Work required:
The lines below that include "vase" are to be found and copied.

** Dataset extract follows **

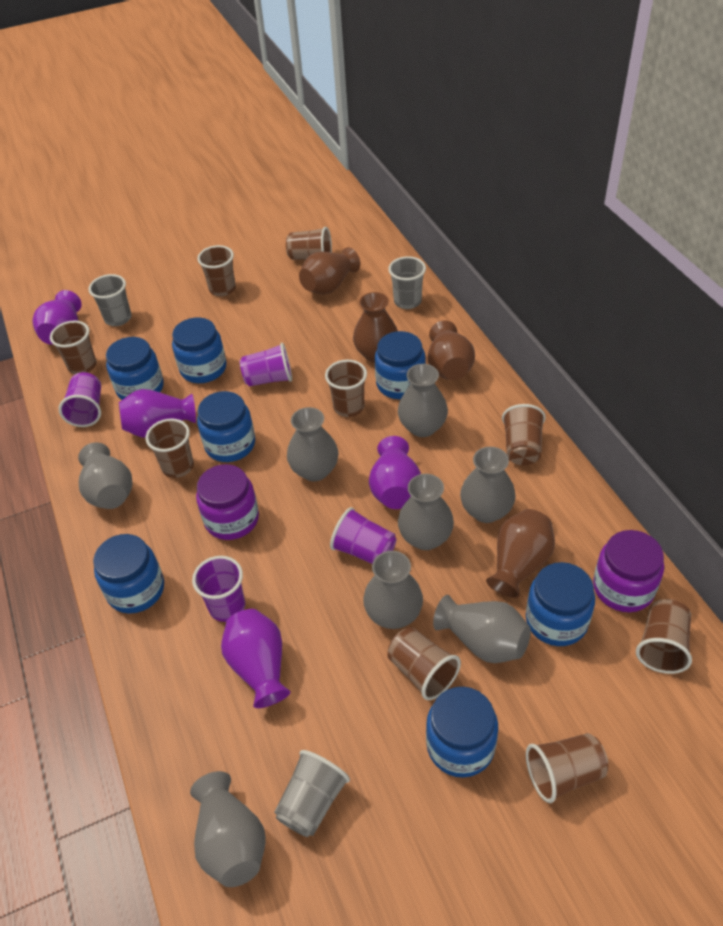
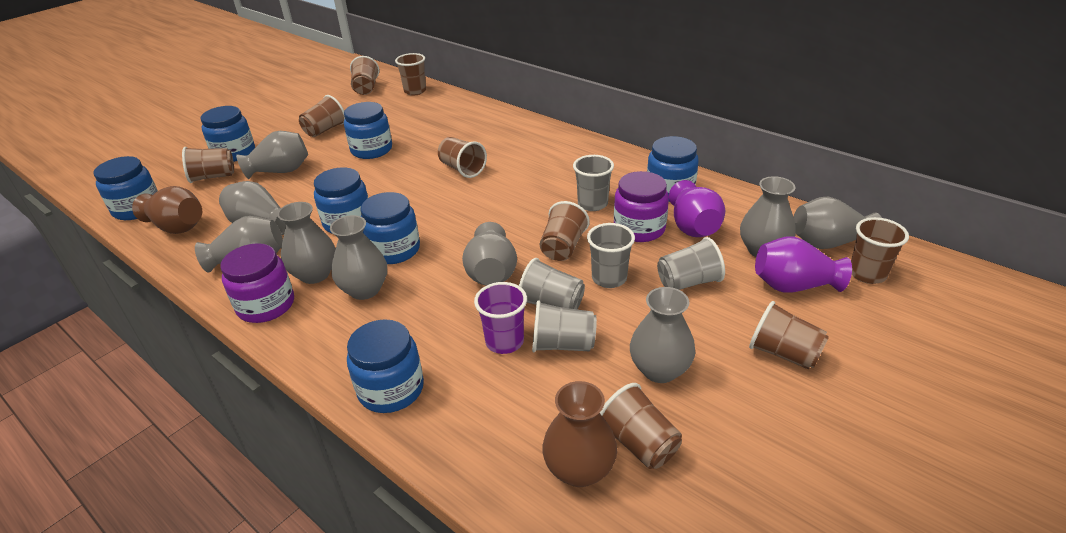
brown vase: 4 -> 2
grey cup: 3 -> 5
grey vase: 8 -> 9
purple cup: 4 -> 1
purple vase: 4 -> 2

** End of Dataset extract **

Solution for this task:
brown vase: 4 -> 2
grey vase: 8 -> 9
purple vase: 4 -> 2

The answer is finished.